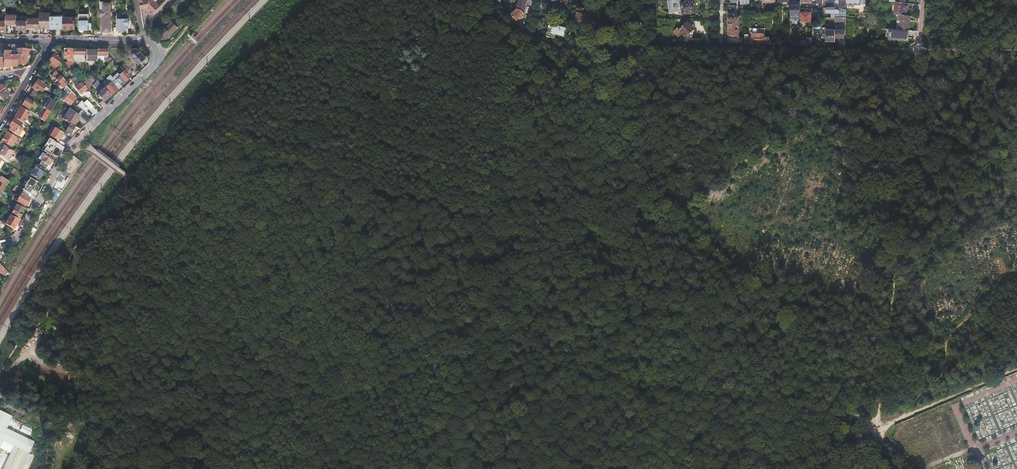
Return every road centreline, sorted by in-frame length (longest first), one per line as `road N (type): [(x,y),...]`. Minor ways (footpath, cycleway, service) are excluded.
road 1 (track): [(533,47),(878,427)]
road 2 (track): [(917,57),(878,427)]
road 3 (residential): [(50,41),(147,43),(154,62),(73,147),(19,236),(0,244)]
road 4 (track): [(533,47),(455,355)]

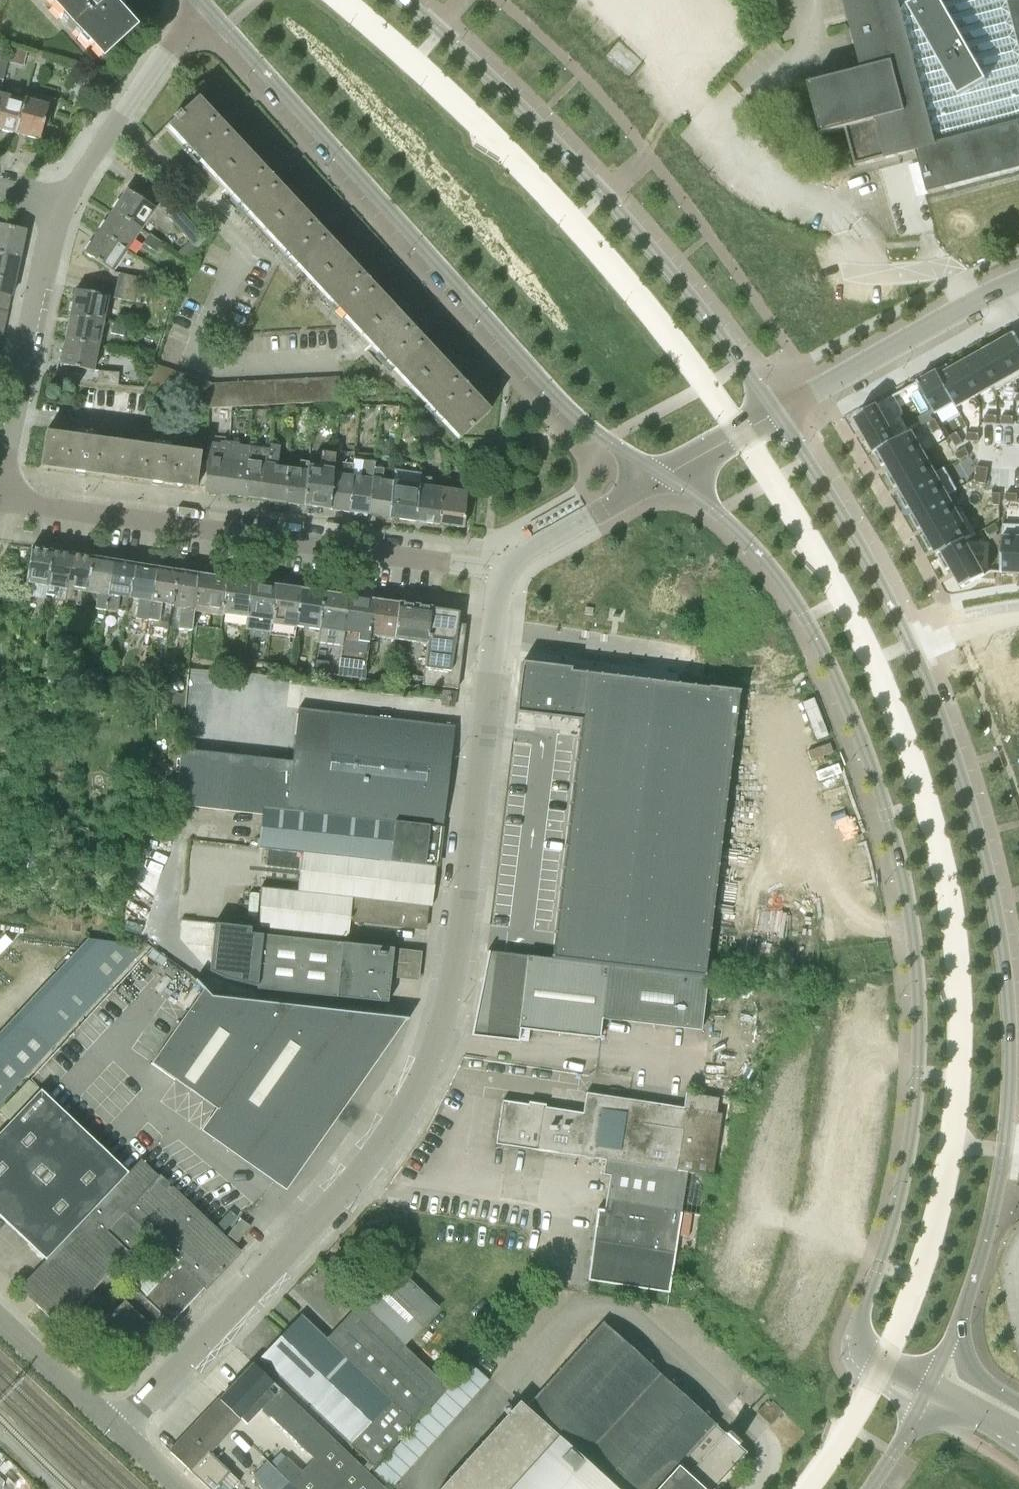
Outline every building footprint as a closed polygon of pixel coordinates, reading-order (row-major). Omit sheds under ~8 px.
[(103,60),(137,28),(137,27),(135,29),(112,5),(116,2),(115,0),(47,0),(103,60)] [(867,70),(811,85),(811,86),(824,135),(847,129),(857,167),(918,151),(919,154),(921,159),(930,194),(1018,171),(1018,0),(849,0),(867,70)] [(618,50),(611,58),(626,70),(633,62),(618,50)] [(35,63),(45,65),(48,54),(38,51),(35,63)] [(16,134),(24,100),(0,93),(0,129),(16,134)] [(24,100),(16,134),(40,140),(44,124),(47,125),(52,106),(34,101),(34,100),(25,98),(24,100)] [(462,381),(344,254),(317,225),(198,98),(181,113),(180,112),(172,119),(174,121),(166,127),(312,284),(458,441),(490,411),(462,381)] [(113,211),(141,229),(155,208),(127,189),(113,211)] [(198,251),(209,242),(180,208),(169,217),(182,232),(172,241),(189,260),(198,251)] [(99,232),(127,250),(141,229),(113,211),(99,232)] [(20,257),(26,231),(0,225),(0,253),(20,257)] [(127,250),(99,232),(85,253),(112,272),(127,250)] [(155,251),(161,242),(150,235),(144,244),(155,251)] [(12,295),(20,257),(0,253),(0,293),(12,295)] [(116,285),(136,289),(138,277),(119,273),(116,285)] [(133,303),(148,306),(150,295),(136,292),(136,289),(116,285),(114,297),(134,302),(133,303)] [(70,315),(103,322),(109,296),(76,289),(70,315)] [(8,310),(12,295),(0,293),(0,309),(8,310)] [(5,326),(8,310),(0,309),(0,325),(5,326)] [(65,340),(98,346),(103,322),(70,315),(65,340)] [(111,333),(124,336),(126,326),(113,323),(111,333)] [(996,344),(1016,380),(1018,379),(1018,339),(1016,333),(996,344)] [(98,346),(65,340),(60,364),(93,371),(98,346)] [(996,344),(977,355),(994,387),(997,391),(1016,380),(996,344)] [(977,355),(958,365),(976,397),(994,387),(977,355)] [(149,388),(160,391),(168,369),(157,365),(149,388)] [(948,365),(937,372),(954,403),(957,408),(976,397),(958,365),(950,370),(948,365)] [(160,391),(172,395),(179,372),(168,369),(160,391)] [(98,383),(118,385),(119,373),(99,371),(98,383)] [(172,395),(183,399),(191,376),(179,372),(172,395)] [(937,372),(918,382),(936,414),(954,403),(937,372)] [(183,399),(194,403),(202,380),(191,376),(183,399)] [(328,402),(341,401),(340,377),(327,378),(328,402)] [(303,403),(316,402),(314,378),(302,379),(303,403)] [(316,402),(328,402),(327,378),(314,378),(316,402)] [(290,404),(303,403),(302,379),(289,380),(290,404)] [(194,403),(209,408),(213,384),(202,380),(194,403)] [(265,405),(278,404),(276,380),(264,381),(265,405)] [(278,404),(290,404),(289,380),(276,380),(278,404)] [(252,406),(265,405),(264,381),(251,382),(252,406)] [(227,407),(240,406),(239,382),(226,383),(227,407)] [(240,406),(252,406),(251,382),(239,382),(240,406)] [(209,408),(227,407),(226,383),(213,384),(209,408)] [(882,403),(855,418),(875,453),(902,438),(882,403)] [(930,403),(919,410),(923,416),(933,410),(930,403)] [(985,415),(985,423),(997,424),(997,416),(985,415)] [(1004,416),(1004,424),(1013,425),(1014,417),(1004,416)] [(936,419),(929,423),(934,433),(942,429),(936,419)] [(196,489),(196,488),(201,452),(46,431),(41,467),(196,489)] [(423,449),(432,450),(434,437),(425,431),(423,449)] [(902,438),(875,453),(883,467),(887,464),(891,471),(925,453),(913,431),(902,438)] [(957,432),(950,436),(956,447),(963,443),(957,432)] [(967,433),(967,441),(968,441),(979,441),(979,433),(967,433)] [(205,492),(226,495),(230,441),(220,440),(220,443),(208,441),(205,492)] [(226,495),(246,497),(250,444),(230,441),(226,495)] [(246,497),(267,500),(273,445),(250,442),(250,444),(246,497)] [(350,512),(370,515),(376,455),(374,454),(376,444),(368,443),(366,454),(365,454),(364,461),(361,460),(359,476),(353,475),(350,512)] [(267,500),(285,503),(287,467),(277,466),(280,446),(273,445),(267,500)] [(966,448),(955,454),(959,461),(970,455),(966,448)] [(305,506),(330,509),(335,462),(334,462),(335,454),(321,452),(319,467),(309,466),(305,506)] [(891,471),(886,474),(894,488),(899,485),(903,493),(936,474),(936,473),(925,453),(891,472),(891,471)] [(370,515),(389,517),(393,482),(383,480),(383,469),(385,469),(385,456),(376,455),(370,515)] [(285,503),(305,506),(309,466),(309,465),(309,462),(300,461),(299,469),(287,467),(285,503)] [(330,509),(350,512),(353,475),(352,475),(354,465),(335,462),(330,509)] [(977,467),(976,475),(988,476),(989,469),(989,468),(977,467)] [(903,493),(898,495),(906,509),(911,506),(914,513),(915,513),(948,495),(949,495),(958,490),(945,468),(936,473),(936,474),(903,493)] [(416,521),(421,477),(421,474),(395,470),(393,482),(389,517),(416,521)] [(976,475),(975,483),(987,484),(988,476),(976,475)] [(416,521),(439,524),(443,489),(430,487),(431,478),(421,477),(416,521)] [(439,524),(464,528),(467,493),(443,489),(439,524)] [(993,493),(993,505),(1001,505),(1001,493),(993,493)] [(1006,494),(1006,502),(1018,503),(1018,495),(1013,494),(1006,494)] [(914,513),(910,515),(918,529),(922,527),(926,534),(960,515),(949,495),(948,495),(915,513),(914,513)] [(926,534),(922,537),(930,550),(934,548),(938,555),(966,540),(977,534),(964,512),(960,515),(926,534)] [(995,524),(985,530),(989,536),(999,531),(995,524)] [(1001,572),(1018,573),(1018,526),(1004,525),(1001,572)] [(966,540),(938,555),(947,571),(951,568),(963,588),(986,575),(966,540)] [(25,583),(48,587),(54,551),(32,548),(31,548),(25,583)] [(47,594),(67,598),(74,554),(54,551),(48,587),(47,594)] [(75,591),(87,593),(94,557),(74,554),(67,598),(74,599),(75,591)] [(95,609),(106,611),(114,560),(94,557),(87,593),(86,598),(96,599),(95,609)] [(119,597),(129,599),(135,563),(114,560),(106,611),(116,613),(119,597)] [(135,618),(147,620),(157,566),(135,563),(129,599),(139,600),(135,618)] [(161,604),(172,606),(179,570),(157,566),(147,620),(159,622),(161,604)] [(192,631),(192,625),(199,573),(179,570),(172,606),(172,608),(180,609),(178,629),(192,631)] [(223,617),(223,615),(227,577),(199,573),(192,625),(209,628),(210,615),(223,617)] [(223,615),(247,618),(252,581),(227,577),(223,615)] [(271,632),(271,625),(276,584),(252,581),(247,618),(245,629),(271,632)] [(296,628),(296,627),(301,588),(276,584),(271,625),(296,628)] [(296,627),(320,630),(324,592),(301,588),(296,627)] [(320,630),(344,634),(350,595),(324,592),(320,630)] [(368,644),(369,640),(374,599),(350,595),(344,634),(338,675),(364,679),(368,643),(368,644)] [(374,637),(396,640),(401,603),(374,599),(369,640),(373,641),(374,637)] [(427,645),(432,608),(401,603),(396,640),(427,645)] [(427,645),(422,685),(458,689),(465,640),(456,638),(459,617),(434,613),(435,609),(432,608),(427,645)] [(739,693),(523,667),(518,712),(582,720),(553,959),(608,965),(706,977),(739,693)] [(105,701),(108,685),(94,683),(91,698),(105,701)] [(998,695),(1005,713),(1018,707),(1018,687),(998,695)] [(817,690),(805,694),(818,736),(830,732),(817,690)] [(156,707),(183,710),(185,694),(158,691),(156,707)] [(1005,713),(1012,731),(1018,728),(1018,707),(1005,713)] [(453,725),(299,708),(294,749),(289,749),(287,761),(181,749),(178,777),(176,805),(262,814),(262,806),(441,826),(447,779),(447,773),(452,729),(453,725)] [(436,866),(437,857),(441,826),(262,806),(262,814),(258,847),(302,852),(436,866)] [(429,906),(432,906),(436,867),(436,866),(302,852),(298,891),(261,887),(259,927),(320,934),(319,940),(346,943),(347,937),(348,937),(350,920),(426,929),(429,906)] [(263,935),(257,989),(388,1002),(390,977),(417,980),(421,952),(346,943),(319,940),(263,935)] [(147,945),(90,938),(0,1033),(0,1106),(147,945)] [(471,1035),(517,1041),(519,1029),(599,1038),(602,1019),(608,965),(553,959),(488,951),(471,1035)] [(706,977),(608,965),(602,1019),(698,1031),(706,977)] [(204,1131),(275,1180),(286,1188),(404,1020),(408,1020),(408,1019),(212,996),(196,980),(195,981),(204,990),(152,1064),(218,1110),(204,1131)] [(569,1104),(584,1106),(587,1087),(560,1083),(558,1092),(571,1094),(569,1104)] [(46,1260),(128,1172),(41,1089),(0,1133),(0,1216),(46,1260)] [(687,1172),(711,1176),(721,1114),(716,1114),(719,1098),(686,1093),(684,1108),(587,1093),(584,1114),(545,1108),(545,1105),(529,1103),(529,1105),(503,1101),(497,1143),(605,1159),(687,1172)] [(211,1224),(161,1174),(159,1176),(141,1159),(128,1172),(46,1260),(19,1288),(60,1326),(119,1264),(141,1285),(178,1319),(240,1252),(211,1224)] [(673,1262),(681,1211),(687,1172),(605,1159),(603,1177),(607,1177),(604,1200),(603,1209),(599,1209),(596,1226),(592,1251),(673,1262)] [(228,1235),(239,1243),(251,1226),(240,1218),(228,1235)] [(592,1251),(588,1279),(669,1292),(673,1262),(592,1251)] [(405,1345),(439,1309),(386,1258),(352,1294),(361,1302),(405,1345)] [(130,1351),(151,1328),(163,1315),(173,1324),(178,1319),(141,1285),(102,1326),(107,1330),(104,1332),(113,1341),(116,1338),(130,1351)] [(363,1466),(368,1471),(373,1466),(374,1466),(448,1387),(404,1346),(405,1345),(361,1302),(327,1338),(302,1314),(260,1358),(368,1461),(363,1466)] [(747,1452),(746,1451),(749,1448),(741,1440),(740,1441),(728,1431),(726,1434),(716,1425),(717,1425),(603,1322),(526,1407),(520,1401),(441,1488),(714,1488),(747,1452)] [(363,1466),(255,1364),(213,1409),(234,1429),(243,1419),(247,1423),(262,1408),(309,1453),(304,1457),(310,1463),(301,1473),(286,1460),(283,1464),(268,1450),(262,1456),(290,1482),(297,1488),(387,1488),(368,1471),(363,1466)] [(210,1488),(232,1488),(240,1481),(230,1472),(211,1453),(234,1429),(213,1409),(171,1452),(210,1488)]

Exercise directions ▸ Copy out each line of the listing that contains the word "every".

Task output ▸
Return every road centreline, sorted by in-frame length (longest first), one per line as `road N (type): [(x,y),...]`. Minor ways (footpath, cycleway, service) are excluded.
Outline every building footprint as a closed polygon of pixel coordinates, reading-order (row-major). Omit sheds under ~8 px.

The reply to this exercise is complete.